◆ **Task requirements**
Tally the lines of the entries below that hold the word "pyramid", and please give only the total.
***** Data for processing *****
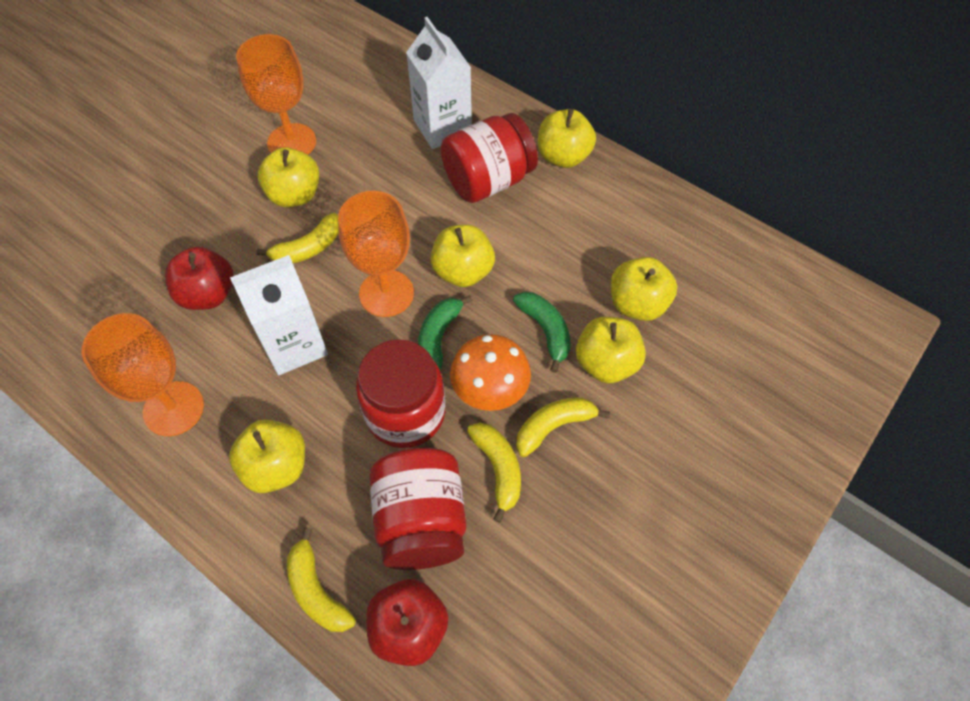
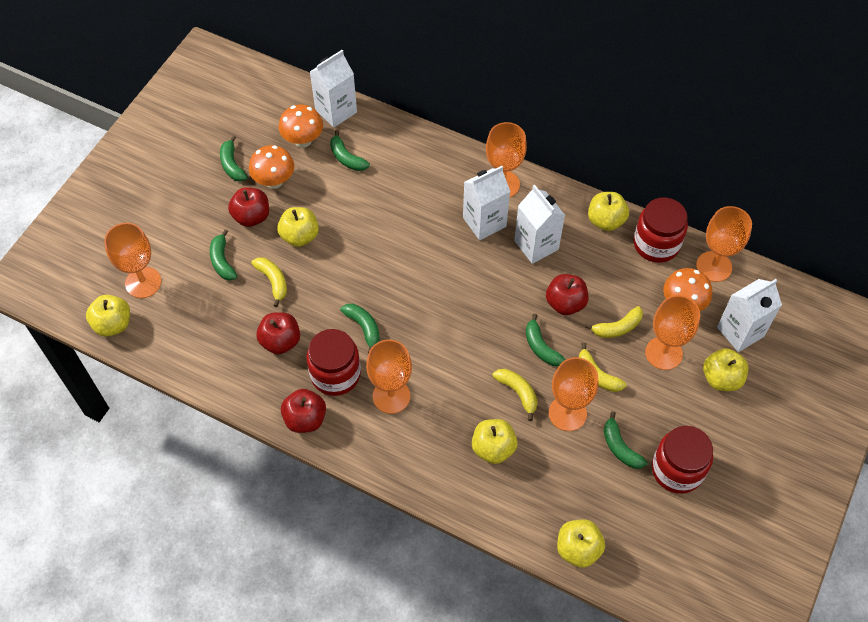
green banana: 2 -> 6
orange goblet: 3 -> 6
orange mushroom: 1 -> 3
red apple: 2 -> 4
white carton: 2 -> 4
*****
***** Data for processing *****
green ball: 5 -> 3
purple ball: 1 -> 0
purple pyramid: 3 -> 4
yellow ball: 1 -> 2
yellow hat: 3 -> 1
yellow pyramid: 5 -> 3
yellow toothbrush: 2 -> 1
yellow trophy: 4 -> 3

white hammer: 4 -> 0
*****
***** Data for processing *****
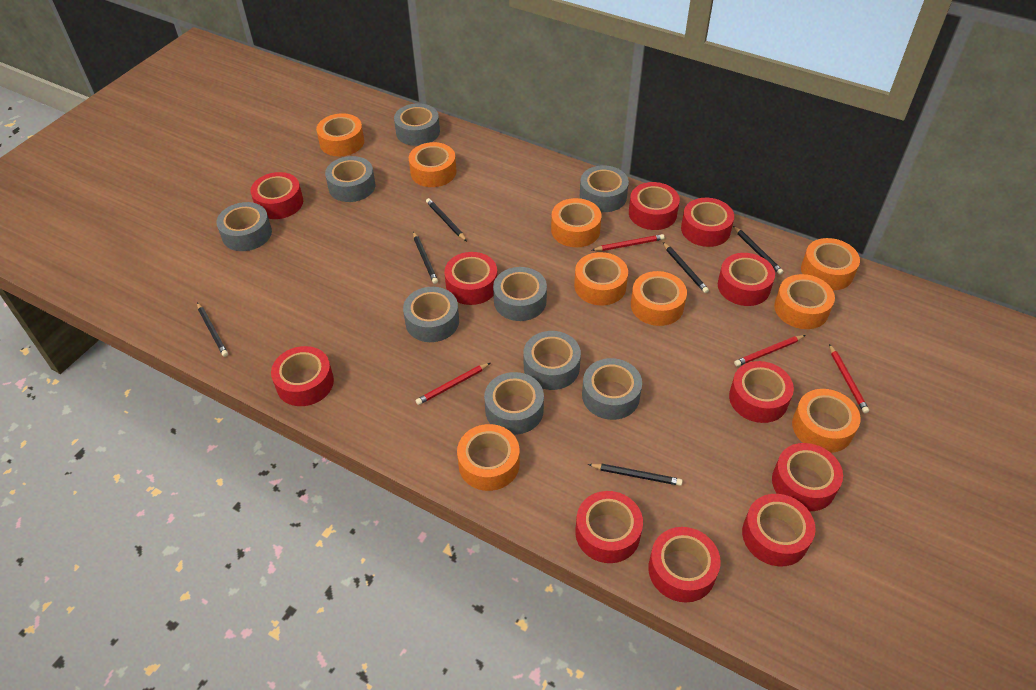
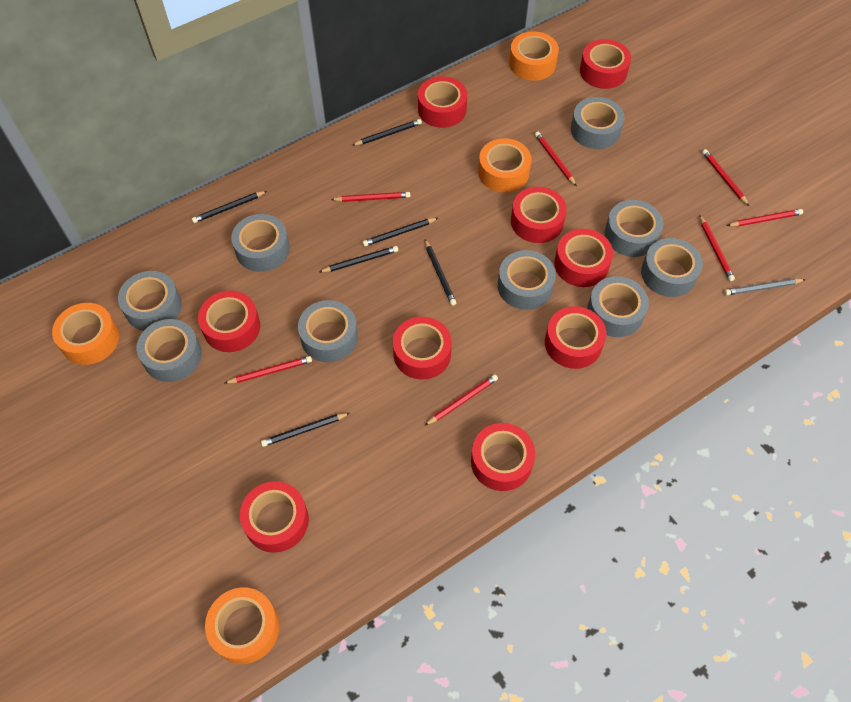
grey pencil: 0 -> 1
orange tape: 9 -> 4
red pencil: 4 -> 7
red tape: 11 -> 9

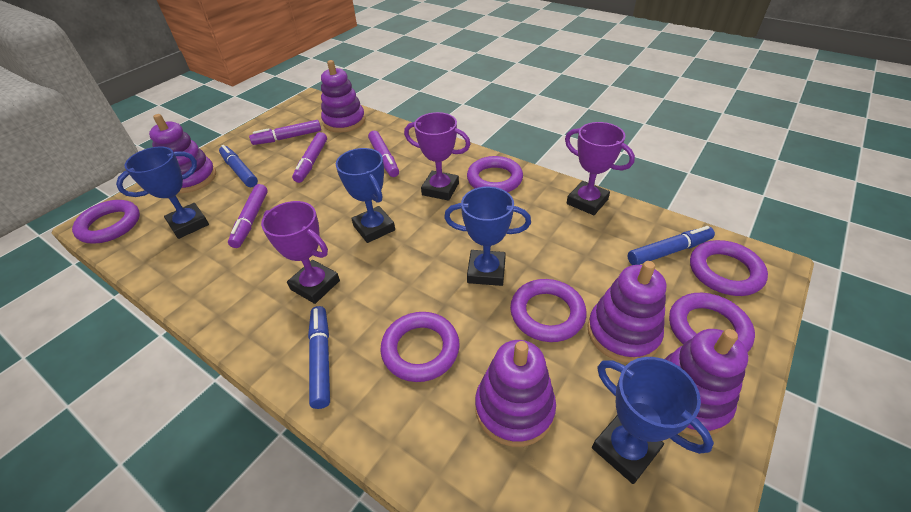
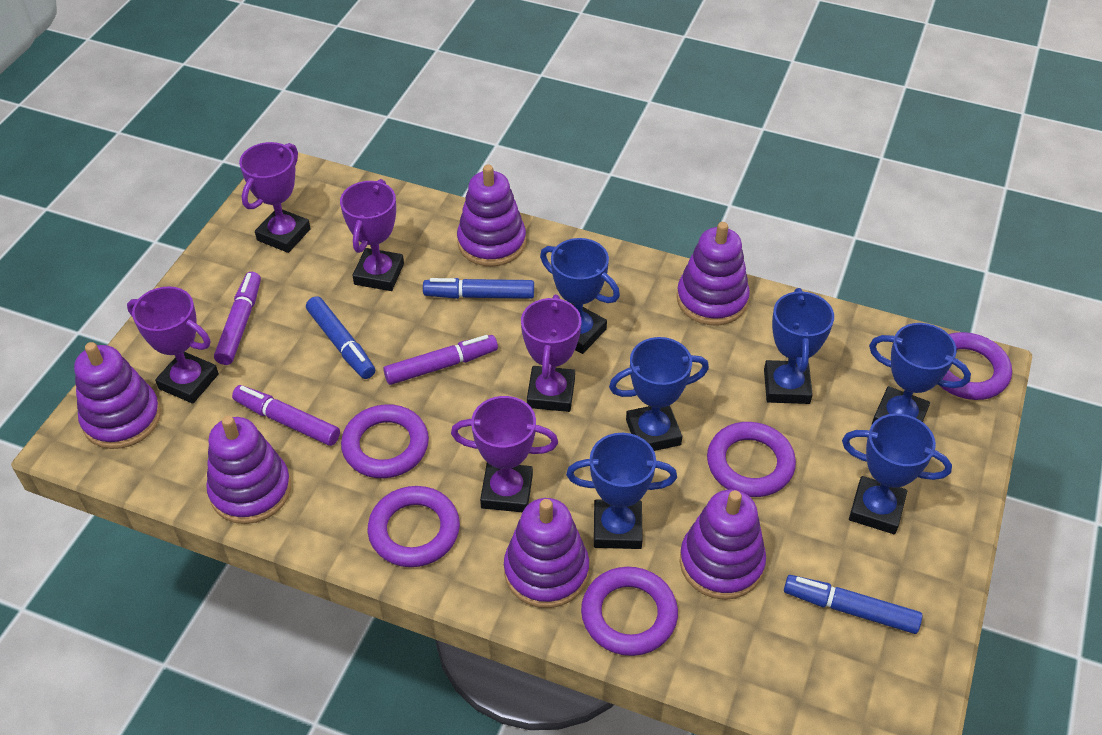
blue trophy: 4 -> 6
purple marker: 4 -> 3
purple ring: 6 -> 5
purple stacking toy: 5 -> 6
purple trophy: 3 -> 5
*****
◆ **Task answer**
2